### Revision comparison data
+-------+

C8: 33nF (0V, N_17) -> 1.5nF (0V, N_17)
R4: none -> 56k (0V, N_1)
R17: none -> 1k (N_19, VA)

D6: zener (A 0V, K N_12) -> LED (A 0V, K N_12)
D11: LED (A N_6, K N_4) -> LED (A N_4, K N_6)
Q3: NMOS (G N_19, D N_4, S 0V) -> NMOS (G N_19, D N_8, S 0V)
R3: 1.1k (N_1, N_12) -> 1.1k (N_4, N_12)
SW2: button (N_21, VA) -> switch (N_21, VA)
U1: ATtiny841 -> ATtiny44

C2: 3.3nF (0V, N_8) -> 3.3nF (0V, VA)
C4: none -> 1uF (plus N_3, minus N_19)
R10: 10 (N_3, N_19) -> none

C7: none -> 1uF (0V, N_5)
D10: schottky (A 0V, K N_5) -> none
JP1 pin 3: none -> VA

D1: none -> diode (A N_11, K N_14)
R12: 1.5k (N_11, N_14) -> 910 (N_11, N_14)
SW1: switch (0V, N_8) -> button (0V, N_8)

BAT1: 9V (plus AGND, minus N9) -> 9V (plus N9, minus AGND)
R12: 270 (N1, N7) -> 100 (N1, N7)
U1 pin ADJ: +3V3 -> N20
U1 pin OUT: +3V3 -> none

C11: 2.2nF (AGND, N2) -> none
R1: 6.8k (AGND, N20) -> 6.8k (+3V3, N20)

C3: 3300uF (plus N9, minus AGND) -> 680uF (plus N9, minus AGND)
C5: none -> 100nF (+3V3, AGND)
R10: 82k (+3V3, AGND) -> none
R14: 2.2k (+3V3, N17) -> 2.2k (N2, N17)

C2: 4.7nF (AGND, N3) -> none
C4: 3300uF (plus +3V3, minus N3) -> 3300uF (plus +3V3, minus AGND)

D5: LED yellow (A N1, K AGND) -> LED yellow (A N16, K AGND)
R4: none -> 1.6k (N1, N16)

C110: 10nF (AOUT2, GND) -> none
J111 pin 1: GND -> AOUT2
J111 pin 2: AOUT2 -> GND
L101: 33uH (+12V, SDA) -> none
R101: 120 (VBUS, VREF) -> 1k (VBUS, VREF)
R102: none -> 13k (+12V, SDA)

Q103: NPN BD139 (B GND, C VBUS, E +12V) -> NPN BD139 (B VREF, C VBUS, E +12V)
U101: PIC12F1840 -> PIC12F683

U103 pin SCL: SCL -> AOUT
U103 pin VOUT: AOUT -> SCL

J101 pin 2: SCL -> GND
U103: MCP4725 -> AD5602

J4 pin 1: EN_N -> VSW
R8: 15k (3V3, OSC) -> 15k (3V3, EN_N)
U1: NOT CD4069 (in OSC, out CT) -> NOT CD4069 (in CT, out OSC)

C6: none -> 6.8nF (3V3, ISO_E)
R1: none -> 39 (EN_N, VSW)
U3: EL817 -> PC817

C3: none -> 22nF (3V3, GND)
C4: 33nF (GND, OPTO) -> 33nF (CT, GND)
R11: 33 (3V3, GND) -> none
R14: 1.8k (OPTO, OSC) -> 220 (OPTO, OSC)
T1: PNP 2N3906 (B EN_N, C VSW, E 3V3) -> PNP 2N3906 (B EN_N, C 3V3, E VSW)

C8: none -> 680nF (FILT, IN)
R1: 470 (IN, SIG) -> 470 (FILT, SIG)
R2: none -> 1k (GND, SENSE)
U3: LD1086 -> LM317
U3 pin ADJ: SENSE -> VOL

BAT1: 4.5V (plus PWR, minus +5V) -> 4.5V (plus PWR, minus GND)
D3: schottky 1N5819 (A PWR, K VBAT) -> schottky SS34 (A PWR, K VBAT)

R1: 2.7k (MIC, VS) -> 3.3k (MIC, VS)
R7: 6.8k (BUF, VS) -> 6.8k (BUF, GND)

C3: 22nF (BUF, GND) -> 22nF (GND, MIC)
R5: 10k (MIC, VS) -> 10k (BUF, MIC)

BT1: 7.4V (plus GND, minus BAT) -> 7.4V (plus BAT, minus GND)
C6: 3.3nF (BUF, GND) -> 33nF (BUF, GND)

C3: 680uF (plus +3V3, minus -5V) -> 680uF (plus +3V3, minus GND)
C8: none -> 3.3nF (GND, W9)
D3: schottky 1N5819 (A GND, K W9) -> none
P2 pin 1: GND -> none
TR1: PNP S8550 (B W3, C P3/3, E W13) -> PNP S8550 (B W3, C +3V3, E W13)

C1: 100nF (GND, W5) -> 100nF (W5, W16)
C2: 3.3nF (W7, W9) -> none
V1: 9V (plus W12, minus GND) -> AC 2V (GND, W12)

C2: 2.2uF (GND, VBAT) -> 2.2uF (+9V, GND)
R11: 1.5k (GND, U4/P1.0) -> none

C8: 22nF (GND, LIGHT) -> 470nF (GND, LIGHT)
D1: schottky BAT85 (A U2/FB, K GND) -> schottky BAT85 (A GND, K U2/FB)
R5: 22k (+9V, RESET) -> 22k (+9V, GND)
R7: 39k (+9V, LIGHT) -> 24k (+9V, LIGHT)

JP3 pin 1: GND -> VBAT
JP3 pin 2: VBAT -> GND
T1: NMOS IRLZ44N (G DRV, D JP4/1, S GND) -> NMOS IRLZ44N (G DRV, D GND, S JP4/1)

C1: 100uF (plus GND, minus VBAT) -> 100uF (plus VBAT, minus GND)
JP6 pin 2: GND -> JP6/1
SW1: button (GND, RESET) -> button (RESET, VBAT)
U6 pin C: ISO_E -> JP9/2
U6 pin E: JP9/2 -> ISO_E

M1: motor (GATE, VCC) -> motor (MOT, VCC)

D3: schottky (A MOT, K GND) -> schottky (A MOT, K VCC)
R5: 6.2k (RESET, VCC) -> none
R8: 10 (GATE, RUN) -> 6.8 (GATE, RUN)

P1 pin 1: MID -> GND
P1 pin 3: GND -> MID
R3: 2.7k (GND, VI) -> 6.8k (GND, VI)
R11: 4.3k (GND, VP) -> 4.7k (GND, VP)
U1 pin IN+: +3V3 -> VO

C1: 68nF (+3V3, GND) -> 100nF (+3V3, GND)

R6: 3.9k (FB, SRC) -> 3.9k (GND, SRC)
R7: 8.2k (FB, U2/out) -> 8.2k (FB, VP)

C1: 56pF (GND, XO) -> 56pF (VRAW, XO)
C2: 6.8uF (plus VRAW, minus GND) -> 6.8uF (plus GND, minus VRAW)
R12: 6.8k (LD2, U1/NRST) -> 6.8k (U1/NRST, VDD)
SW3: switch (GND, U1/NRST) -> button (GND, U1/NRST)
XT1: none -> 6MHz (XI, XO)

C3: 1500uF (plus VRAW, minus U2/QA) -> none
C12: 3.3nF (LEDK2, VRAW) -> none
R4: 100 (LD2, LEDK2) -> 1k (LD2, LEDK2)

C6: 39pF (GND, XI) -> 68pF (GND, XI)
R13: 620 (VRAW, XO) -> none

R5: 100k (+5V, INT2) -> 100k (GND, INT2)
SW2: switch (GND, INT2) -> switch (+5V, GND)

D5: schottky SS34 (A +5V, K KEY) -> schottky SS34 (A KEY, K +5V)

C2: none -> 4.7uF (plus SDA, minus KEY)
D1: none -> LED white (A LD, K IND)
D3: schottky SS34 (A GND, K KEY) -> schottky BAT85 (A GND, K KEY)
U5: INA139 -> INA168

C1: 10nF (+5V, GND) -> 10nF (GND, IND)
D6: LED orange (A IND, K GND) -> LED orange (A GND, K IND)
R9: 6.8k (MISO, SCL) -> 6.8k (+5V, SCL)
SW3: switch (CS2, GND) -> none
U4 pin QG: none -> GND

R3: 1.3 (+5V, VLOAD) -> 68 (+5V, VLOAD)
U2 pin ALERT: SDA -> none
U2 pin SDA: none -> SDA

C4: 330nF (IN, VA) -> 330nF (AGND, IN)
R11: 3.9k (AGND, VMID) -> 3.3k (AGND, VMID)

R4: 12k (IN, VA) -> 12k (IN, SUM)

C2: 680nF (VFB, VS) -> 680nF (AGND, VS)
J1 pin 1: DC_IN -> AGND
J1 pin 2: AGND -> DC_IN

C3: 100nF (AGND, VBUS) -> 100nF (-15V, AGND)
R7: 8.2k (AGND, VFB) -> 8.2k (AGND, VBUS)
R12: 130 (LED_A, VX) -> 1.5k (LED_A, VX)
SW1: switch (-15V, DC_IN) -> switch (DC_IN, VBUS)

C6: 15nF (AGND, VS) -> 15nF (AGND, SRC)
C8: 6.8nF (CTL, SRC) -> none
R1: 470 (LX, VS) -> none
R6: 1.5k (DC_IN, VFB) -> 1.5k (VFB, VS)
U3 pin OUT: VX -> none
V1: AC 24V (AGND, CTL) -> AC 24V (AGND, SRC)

+-------+

### Problem statement
Above are the records; repeat exactly the lines from the one holding "D11: LED (A N_6, K N_4) -> LED (A N_4, K N_6)" down to the one holding "R1: 6.8k (AGND, N20) -> 6.8k (+3V3, N20)", end lines included.

### Written response
D11: LED (A N_6, K N_4) -> LED (A N_4, K N_6)
Q3: NMOS (G N_19, D N_4, S 0V) -> NMOS (G N_19, D N_8, S 0V)
R3: 1.1k (N_1, N_12) -> 1.1k (N_4, N_12)
SW2: button (N_21, VA) -> switch (N_21, VA)
U1: ATtiny841 -> ATtiny44

C2: 3.3nF (0V, N_8) -> 3.3nF (0V, VA)
C4: none -> 1uF (plus N_3, minus N_19)
R10: 10 (N_3, N_19) -> none

C7: none -> 1uF (0V, N_5)
D10: schottky (A 0V, K N_5) -> none
JP1 pin 3: none -> VA

D1: none -> diode (A N_11, K N_14)
R12: 1.5k (N_11, N_14) -> 910 (N_11, N_14)
SW1: switch (0V, N_8) -> button (0V, N_8)

BAT1: 9V (plus AGND, minus N9) -> 9V (plus N9, minus AGND)
R12: 270 (N1, N7) -> 100 (N1, N7)
U1 pin ADJ: +3V3 -> N20
U1 pin OUT: +3V3 -> none

C11: 2.2nF (AGND, N2) -> none
R1: 6.8k (AGND, N20) -> 6.8k (+3V3, N20)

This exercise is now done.